> [Task details]:
Repeat every record below exactly, leaving out the pictures.

> [Records provided]:

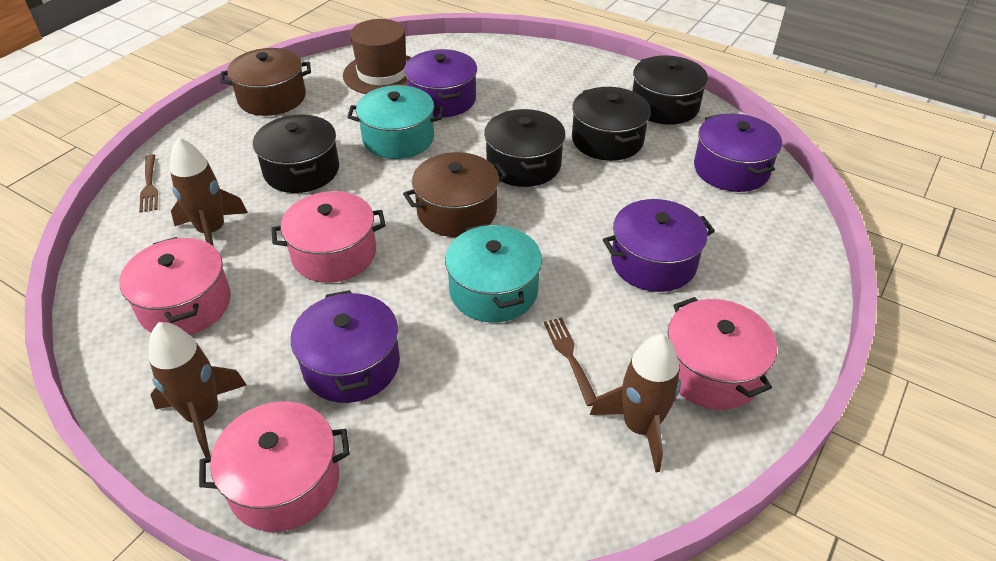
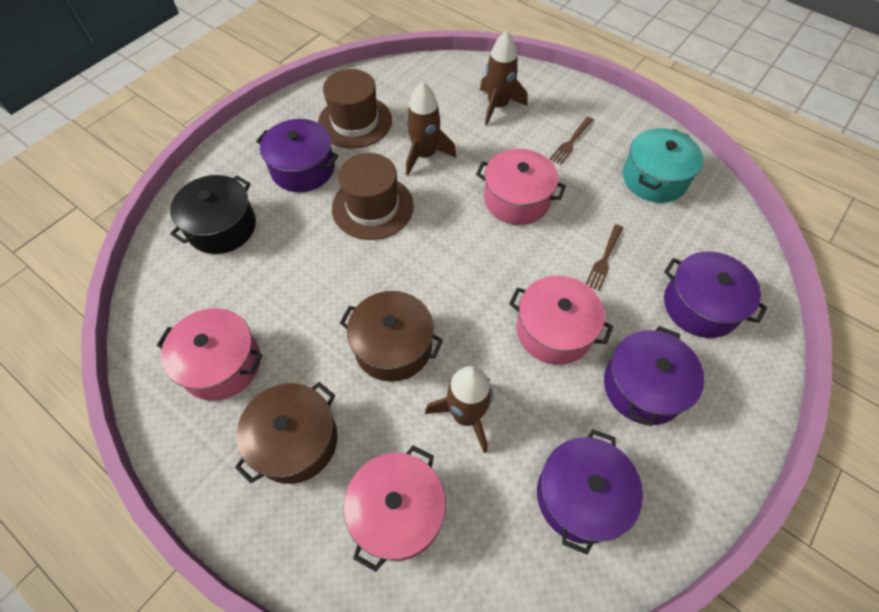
black pot: 4 -> 1
brown hat: 1 -> 2
turquoise pot: 2 -> 1

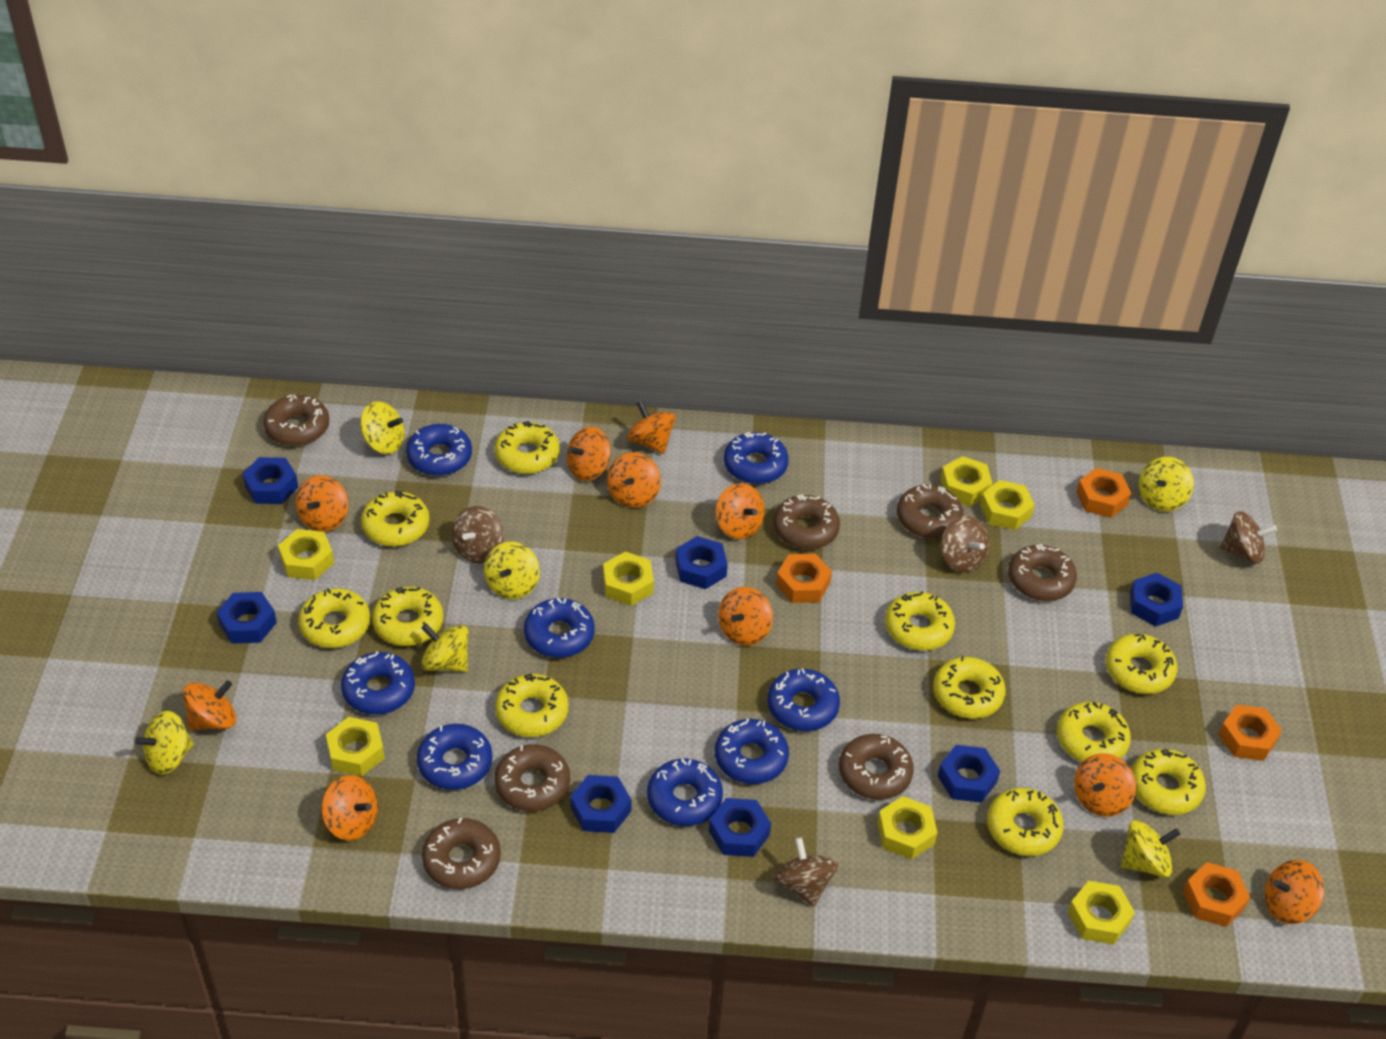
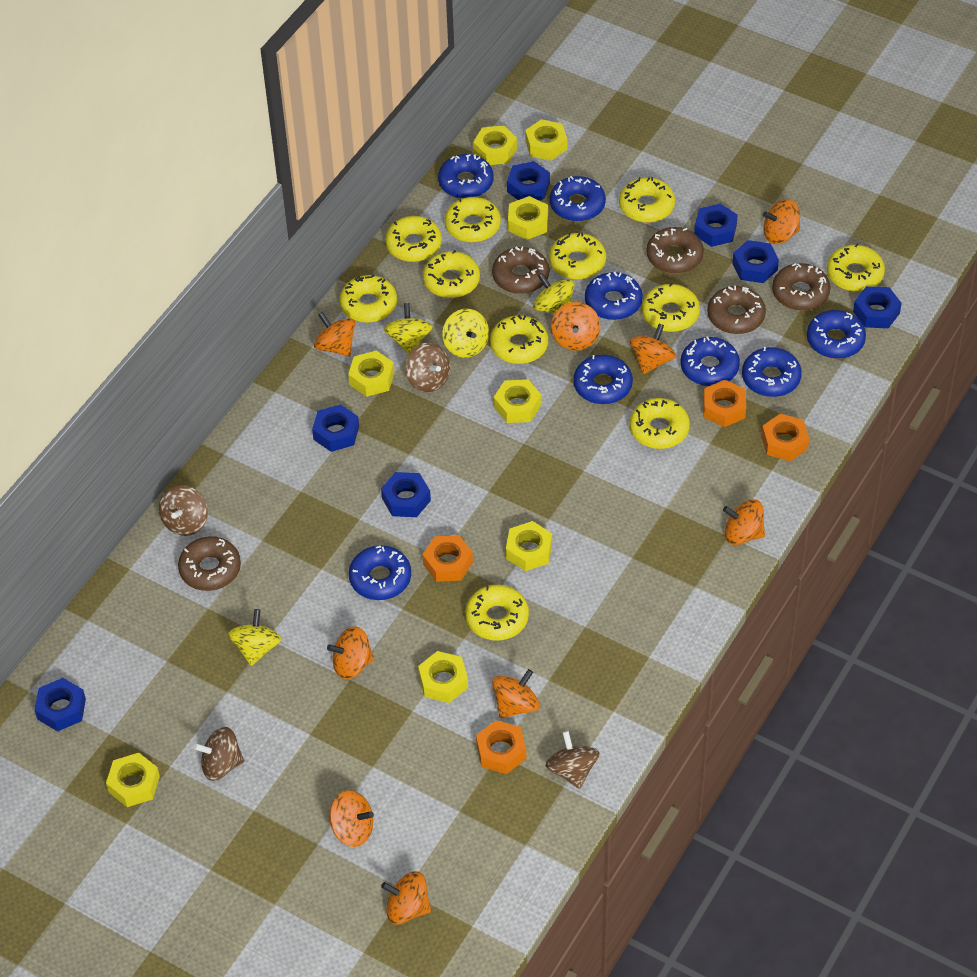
brown donut: 7 -> 5
orange spinning top: 10 -> 9
yellow nut: 7 -> 8
yellow spinning top: 6 -> 4

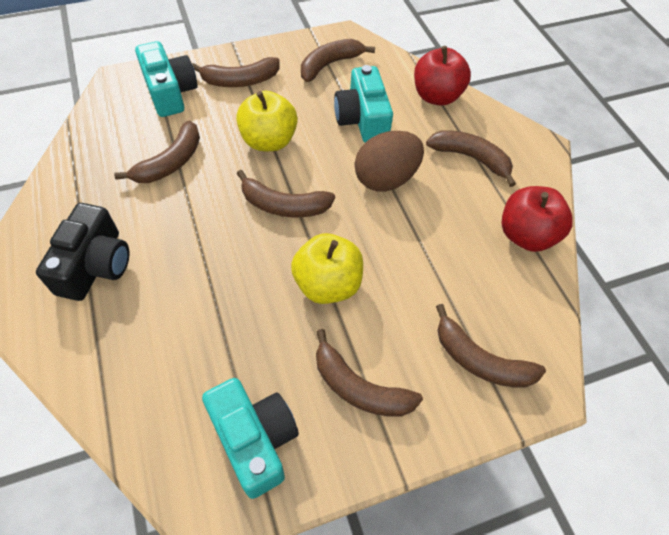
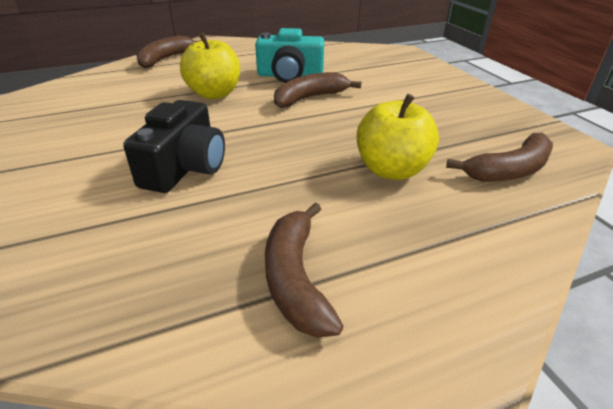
brown banana: 7 -> 4
brown egg: 1 -> 0
red apple: 2 -> 0
turquoise camera: 3 -> 1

> [Finished task]:
black pot: 4 -> 1
brown hat: 1 -> 2
turquoise pot: 2 -> 1

brown donut: 7 -> 5
orange spinning top: 10 -> 9
yellow nut: 7 -> 8
yellow spinning top: 6 -> 4

brown banana: 7 -> 4
brown egg: 1 -> 0
red apple: 2 -> 0
turquoise camera: 3 -> 1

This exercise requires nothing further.